◆ Directions for this task ◆
Write out every record again, exactly.

*** Block opens ***

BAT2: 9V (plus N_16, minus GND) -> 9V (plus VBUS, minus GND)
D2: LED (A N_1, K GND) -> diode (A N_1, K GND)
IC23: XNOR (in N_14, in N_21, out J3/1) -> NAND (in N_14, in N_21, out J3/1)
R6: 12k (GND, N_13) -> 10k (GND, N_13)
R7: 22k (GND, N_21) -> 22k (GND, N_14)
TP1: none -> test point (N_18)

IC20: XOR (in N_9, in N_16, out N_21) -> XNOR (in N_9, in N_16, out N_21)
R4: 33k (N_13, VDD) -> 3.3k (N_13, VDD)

*** Block closes ***

◆ Result below ◆
BAT2: 9V (plus N_16, minus GND) -> 9V (plus VBUS, minus GND)
D2: LED (A N_1, K GND) -> diode (A N_1, K GND)
IC23: XNOR (in N_14, in N_21, out J3/1) -> NAND (in N_14, in N_21, out J3/1)
R6: 12k (GND, N_13) -> 10k (GND, N_13)
R7: 22k (GND, N_21) -> 22k (GND, N_14)
TP1: none -> test point (N_18)

IC20: XOR (in N_9, in N_16, out N_21) -> XNOR (in N_9, in N_16, out N_21)
R4: 33k (N_13, VDD) -> 3.3k (N_13, VDD)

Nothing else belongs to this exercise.